** MATERIAL TO PROCESS **
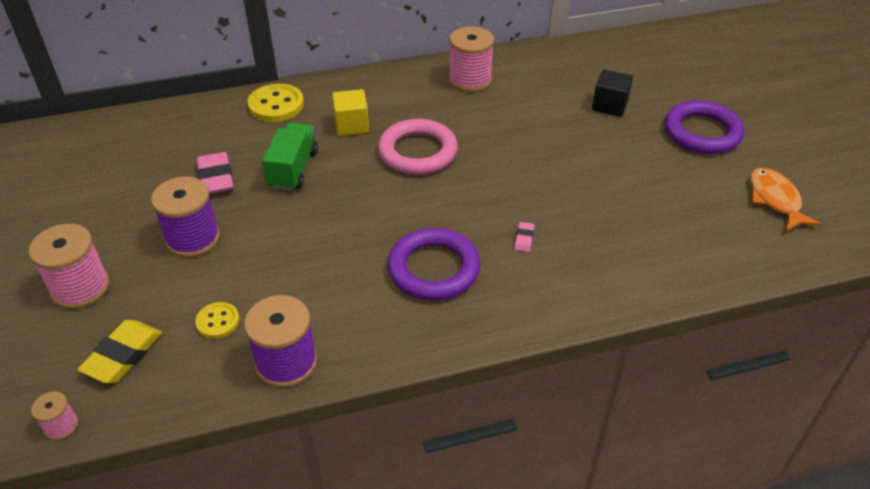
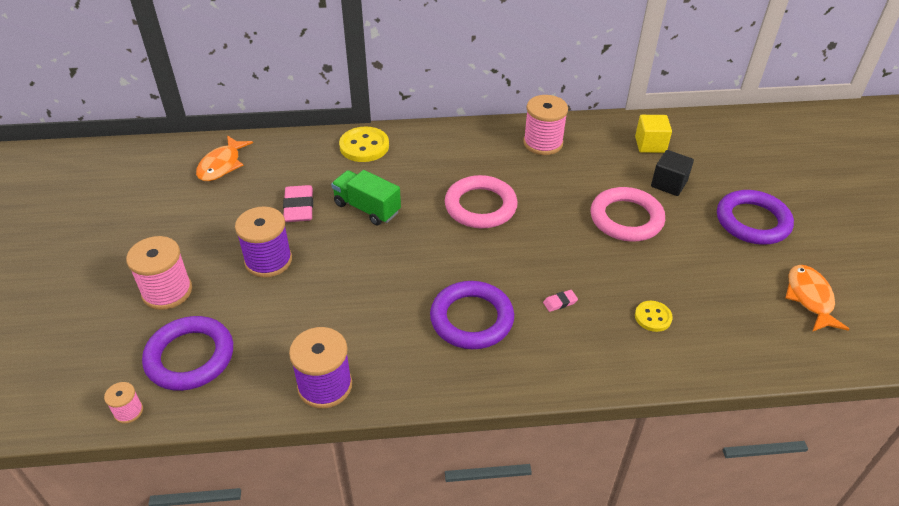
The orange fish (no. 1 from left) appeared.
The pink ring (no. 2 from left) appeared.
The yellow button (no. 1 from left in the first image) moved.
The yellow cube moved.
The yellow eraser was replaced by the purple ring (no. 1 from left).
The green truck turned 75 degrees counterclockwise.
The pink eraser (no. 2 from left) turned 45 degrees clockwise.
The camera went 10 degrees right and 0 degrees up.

** AIM OF THE TASK **
Lines from the one containing "The green truck" through the final line of the entries are the only ones to print, and each must match exactly.

** OUTPUT OF THE TASK **
The green truck turned 75 degrees counterclockwise.
The pink eraser (no. 2 from left) turned 45 degrees clockwise.
The camera went 10 degrees right and 0 degrees up.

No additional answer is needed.